- **Task statement**
Reproduce the following records exactly from the line containing "R3: 1.5k (NET2, NET18) -> 33k (NET2, NET18)" onward, ending with the last line and including it.

- **Provided entries**
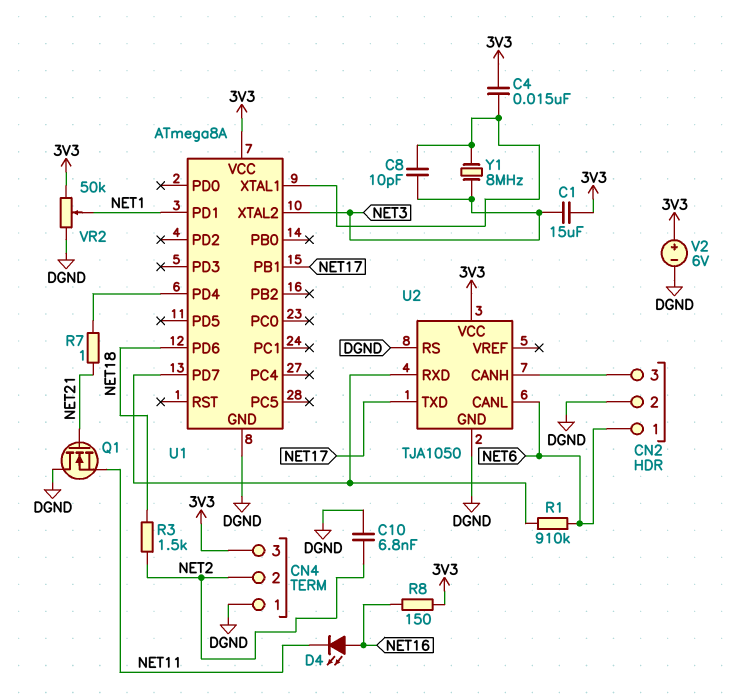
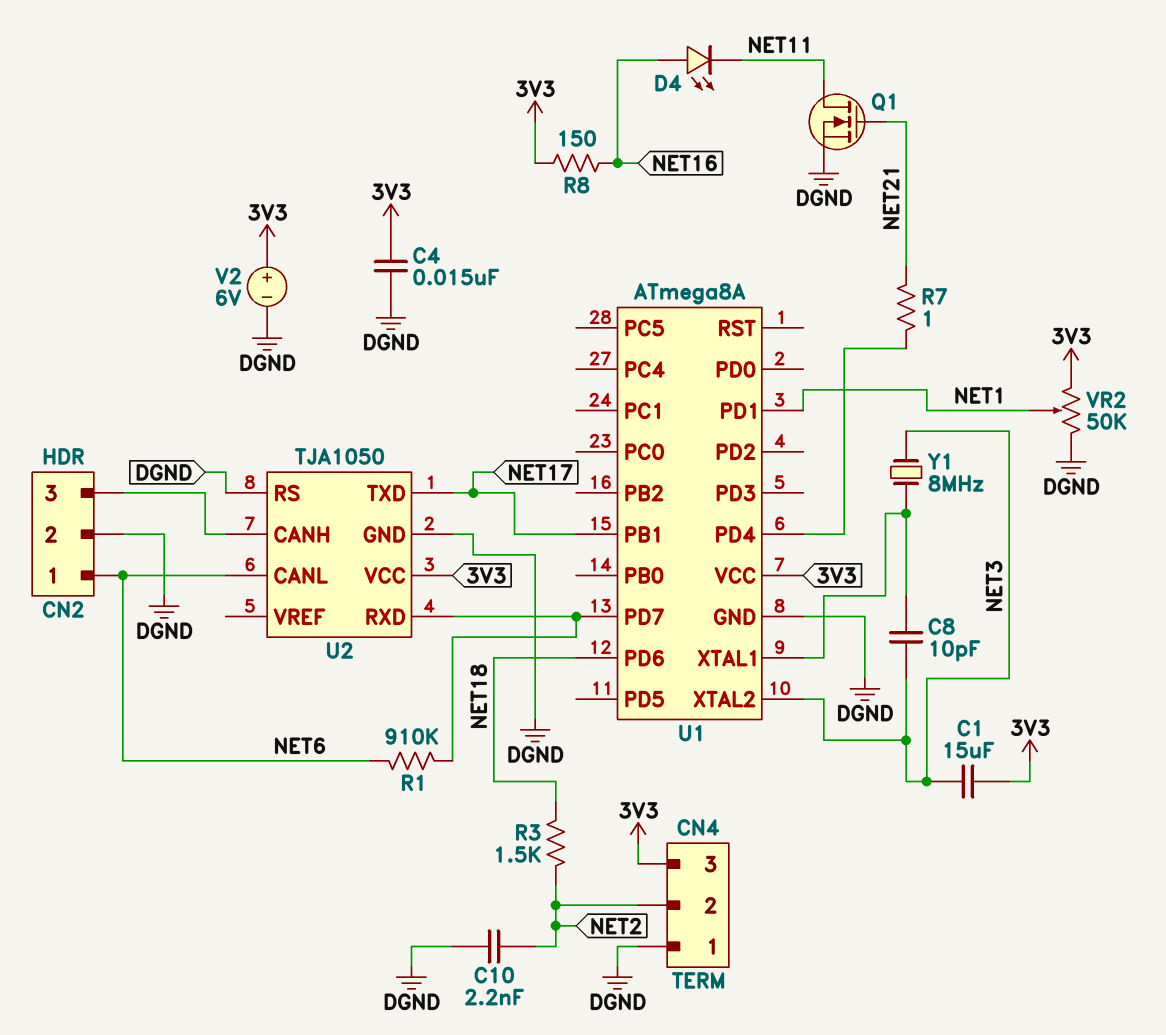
C4: 15nF (3V3, U1/XTAL1) -> 15nF (3V3, DGND)
C10: 6.8nF (DGND, NET2) -> 2.2nF (DGND, NET2)
Q1: NMOS (G NET21, D DGND, S NET11) -> NMOS (G NET21, D NET11, S DGND)

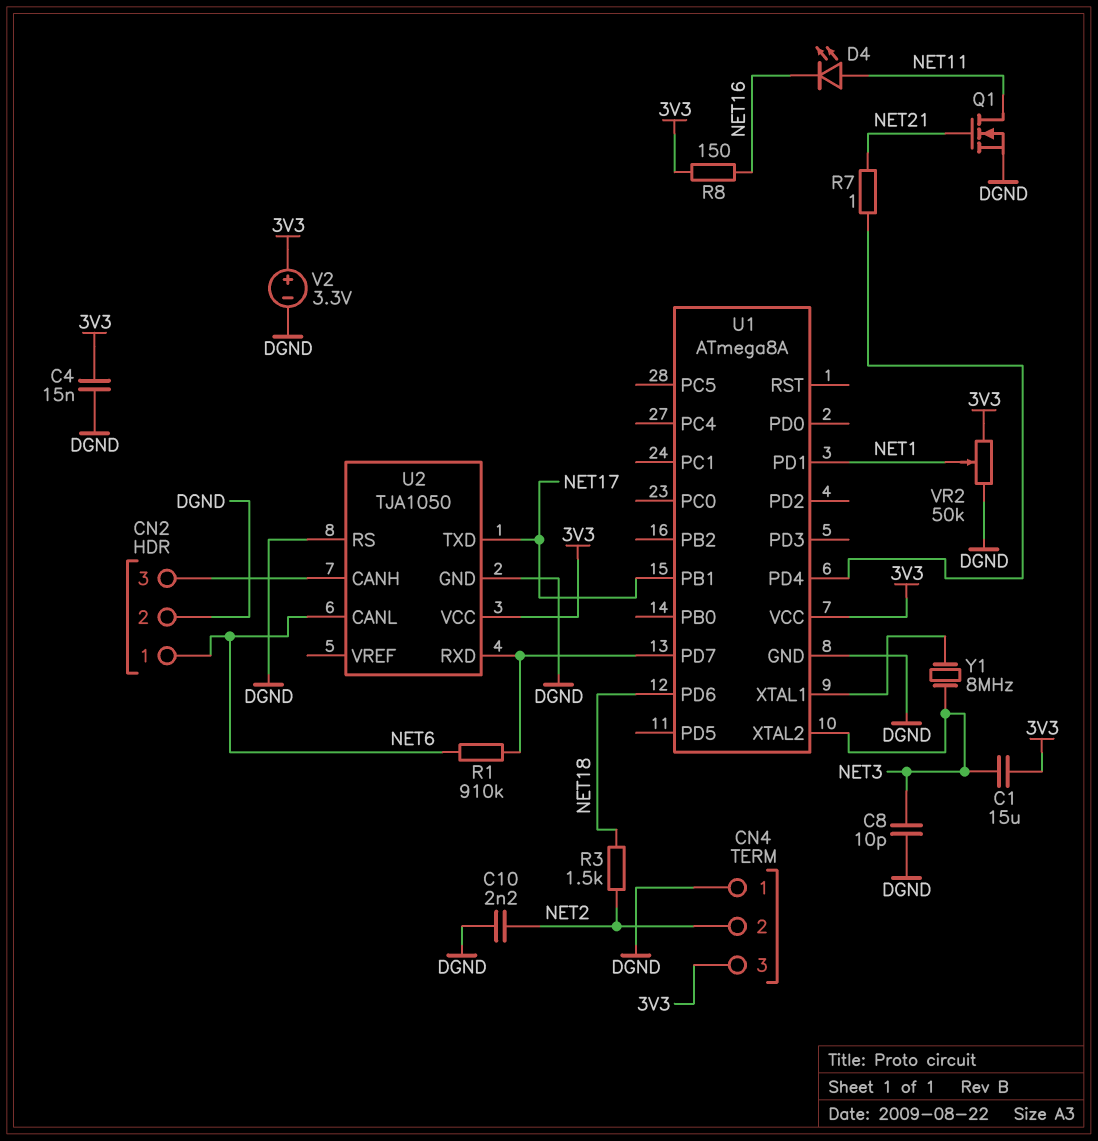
C8: 10pF (NET3, U1/XTAL1) -> 10pF (DGND, NET3)
D4: LED (A NET16, K NET11) -> LED (A NET11, K NET16)
V2: 6V (plus 3V3, minus DGND) -> 3.3V (plus 3V3, minus DGND)

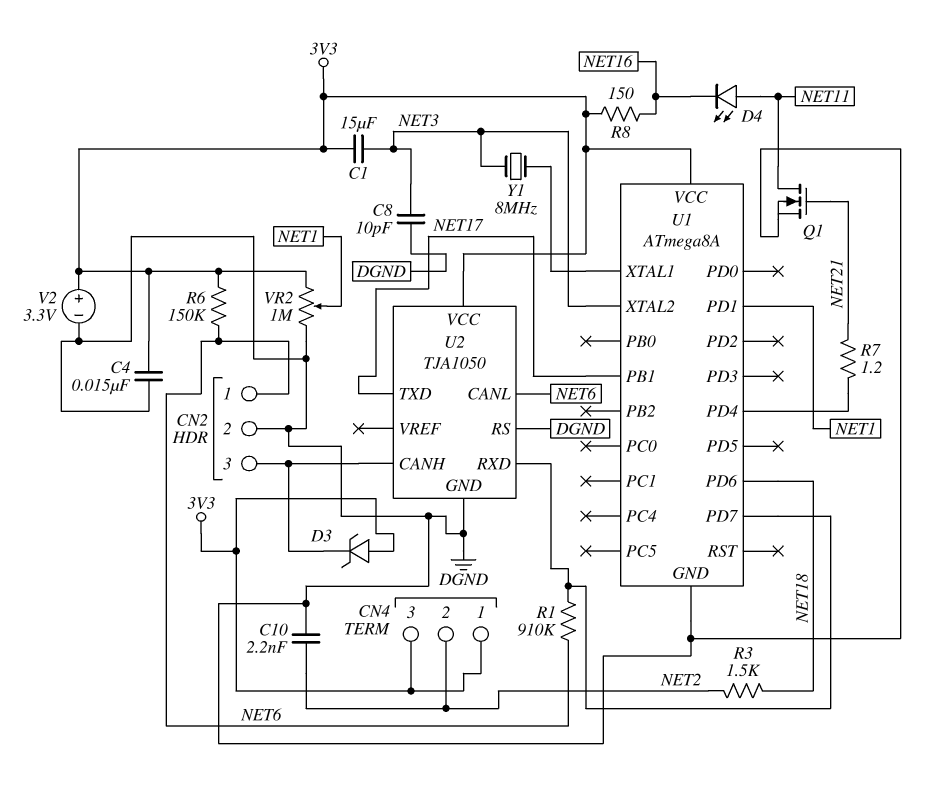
CN4 pin 1: DGND -> 3V3
D3: none -> zener (A 3V3, K CN2/3)
R6: none -> 150k (3V3, NET6)
R7: 1 (NET21, U1/PD4) -> 1.2 (NET21, U1/PD4)
VR2: 50k (3V3, DGND, wiper NET1) -> 1M (3V3, DGND, wiper NET1)

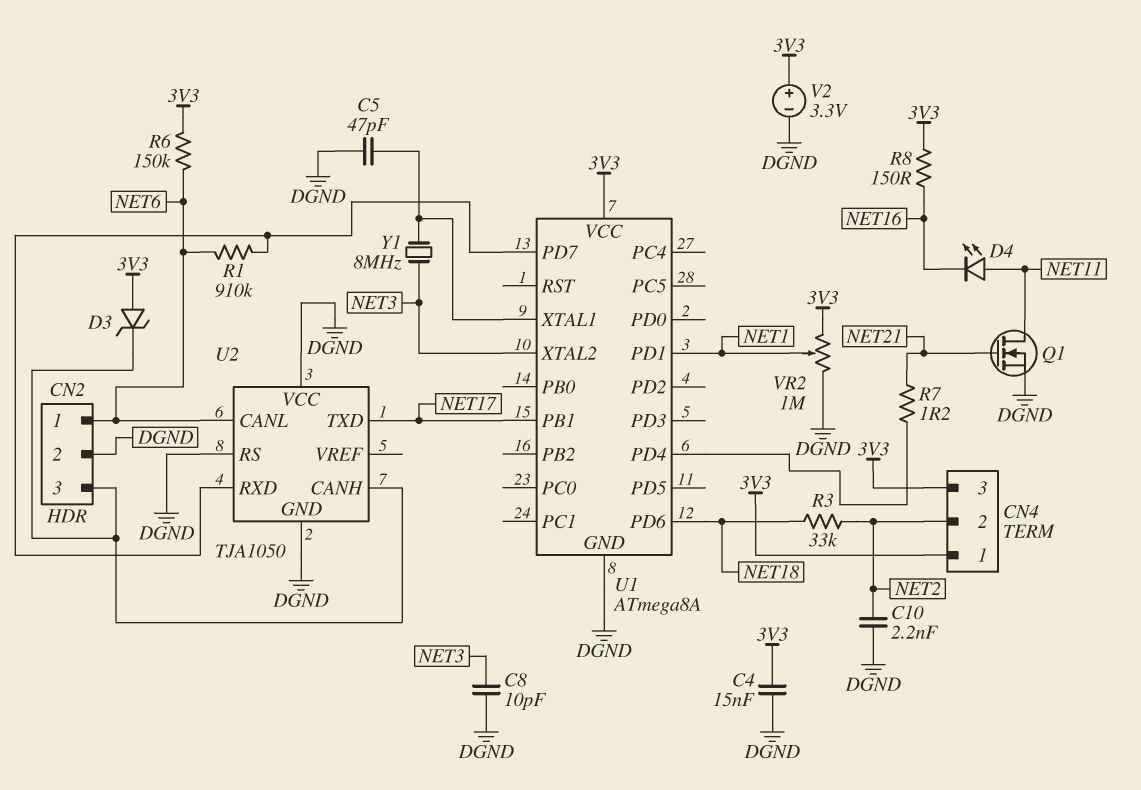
C1: 15uF (3V3, NET3) -> none
C5: none -> 47pF (DGND, U1/XTAL1)
R3: 1.5k (NET2, NET18) -> 33k (NET2, NET18)
U2 pin VCC: 3V3 -> DGND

- **Task output**
R3: 1.5k (NET2, NET18) -> 33k (NET2, NET18)
U2 pin VCC: 3V3 -> DGND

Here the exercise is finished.